**Your instructions:** Starting at the top line and ending at the bottom one, repeat the entries exactly and drop every picture.

**Data to use:**

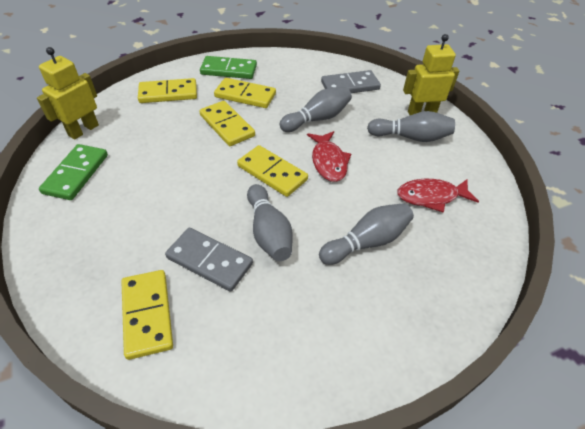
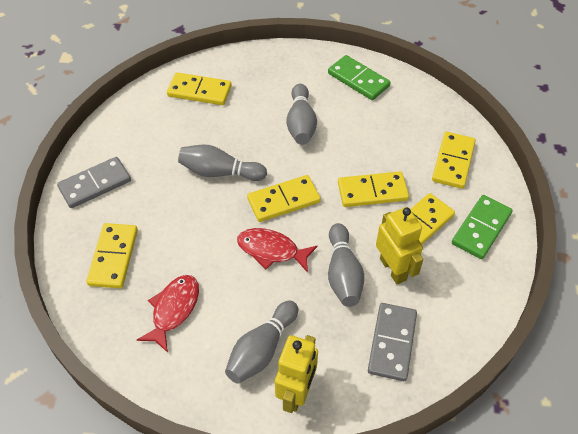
camera: 120 degrees right, 5 degrees up
(83, 130) = (417, 92): yellow robot -> yellow robot (393, 269)
(209, 261) = (218, 130): grey domino -> grey domino (95, 184)
(367, 242) = (165, 230): grey bowling pin -> grey bowling pin (301, 123)
(428, 267) = (113, 257): none -> yellow domino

**Exercise result:**
camera: 120 degrees right, 5 degrees up
(83, 130) = (417, 92): yellow robot -> yellow robot (393, 269)
(209, 261) = (218, 130): grey domino -> grey domino (95, 184)
(367, 242) = (165, 230): grey bowling pin -> grey bowling pin (301, 123)
(428, 267) = (113, 257): none -> yellow domino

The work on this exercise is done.